> **DESCRIPTION OF THE TASK**
Give back every line of the material exactly, as it appears below.

━━━━━━━━━━━━━━━━━━━━━━━━━━━━━━

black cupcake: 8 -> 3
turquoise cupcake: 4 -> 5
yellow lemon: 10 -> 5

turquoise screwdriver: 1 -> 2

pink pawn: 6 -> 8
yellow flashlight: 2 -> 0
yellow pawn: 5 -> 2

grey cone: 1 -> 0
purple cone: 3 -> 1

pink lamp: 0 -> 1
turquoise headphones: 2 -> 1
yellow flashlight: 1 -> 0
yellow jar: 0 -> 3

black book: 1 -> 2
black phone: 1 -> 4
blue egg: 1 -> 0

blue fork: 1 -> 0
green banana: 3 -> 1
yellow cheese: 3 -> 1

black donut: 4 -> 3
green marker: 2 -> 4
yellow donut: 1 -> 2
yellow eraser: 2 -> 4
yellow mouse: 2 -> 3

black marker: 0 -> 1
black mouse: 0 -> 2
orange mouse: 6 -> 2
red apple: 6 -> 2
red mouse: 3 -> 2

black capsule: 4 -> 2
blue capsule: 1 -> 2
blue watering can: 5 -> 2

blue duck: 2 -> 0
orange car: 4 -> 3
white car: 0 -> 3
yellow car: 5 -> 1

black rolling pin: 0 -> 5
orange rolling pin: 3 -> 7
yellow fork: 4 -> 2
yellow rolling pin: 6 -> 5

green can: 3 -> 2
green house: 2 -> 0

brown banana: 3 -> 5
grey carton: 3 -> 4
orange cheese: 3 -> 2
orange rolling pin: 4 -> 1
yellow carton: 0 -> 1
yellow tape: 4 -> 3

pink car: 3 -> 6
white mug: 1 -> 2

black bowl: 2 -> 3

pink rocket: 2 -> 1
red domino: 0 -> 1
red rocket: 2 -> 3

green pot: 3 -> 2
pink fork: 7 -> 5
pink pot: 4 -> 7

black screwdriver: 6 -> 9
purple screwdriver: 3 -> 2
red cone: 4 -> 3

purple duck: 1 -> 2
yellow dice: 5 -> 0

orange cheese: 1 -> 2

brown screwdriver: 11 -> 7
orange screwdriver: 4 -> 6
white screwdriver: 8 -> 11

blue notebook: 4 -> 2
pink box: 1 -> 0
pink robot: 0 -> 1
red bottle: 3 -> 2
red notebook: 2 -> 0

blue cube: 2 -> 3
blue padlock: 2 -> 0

━━━━━━━━━━━━━━━━━━━━━━━━━━━━━━

> **ANSWER BOX**
black cupcake: 8 -> 3
turquoise cupcake: 4 -> 5
yellow lemon: 10 -> 5

turquoise screwdriver: 1 -> 2

pink pawn: 6 -> 8
yellow flashlight: 2 -> 0
yellow pawn: 5 -> 2

grey cone: 1 -> 0
purple cone: 3 -> 1

pink lamp: 0 -> 1
turquoise headphones: 2 -> 1
yellow flashlight: 1 -> 0
yellow jar: 0 -> 3

black book: 1 -> 2
black phone: 1 -> 4
blue egg: 1 -> 0

blue fork: 1 -> 0
green banana: 3 -> 1
yellow cheese: 3 -> 1

black donut: 4 -> 3
green marker: 2 -> 4
yellow donut: 1 -> 2
yellow eraser: 2 -> 4
yellow mouse: 2 -> 3

black marker: 0 -> 1
black mouse: 0 -> 2
orange mouse: 6 -> 2
red apple: 6 -> 2
red mouse: 3 -> 2

black capsule: 4 -> 2
blue capsule: 1 -> 2
blue watering can: 5 -> 2

blue duck: 2 -> 0
orange car: 4 -> 3
white car: 0 -> 3
yellow car: 5 -> 1

black rolling pin: 0 -> 5
orange rolling pin: 3 -> 7
yellow fork: 4 -> 2
yellow rolling pin: 6 -> 5

green can: 3 -> 2
green house: 2 -> 0

brown banana: 3 -> 5
grey carton: 3 -> 4
orange cheese: 3 -> 2
orange rolling pin: 4 -> 1
yellow carton: 0 -> 1
yellow tape: 4 -> 3

pink car: 3 -> 6
white mug: 1 -> 2

black bowl: 2 -> 3

pink rocket: 2 -> 1
red domino: 0 -> 1
red rocket: 2 -> 3

green pot: 3 -> 2
pink fork: 7 -> 5
pink pot: 4 -> 7

black screwdriver: 6 -> 9
purple screwdriver: 3 -> 2
red cone: 4 -> 3

purple duck: 1 -> 2
yellow dice: 5 -> 0

orange cheese: 1 -> 2

brown screwdriver: 11 -> 7
orange screwdriver: 4 -> 6
white screwdriver: 8 -> 11

blue notebook: 4 -> 2
pink box: 1 -> 0
pink robot: 0 -> 1
red bottle: 3 -> 2
red notebook: 2 -> 0

blue cube: 2 -> 3
blue padlock: 2 -> 0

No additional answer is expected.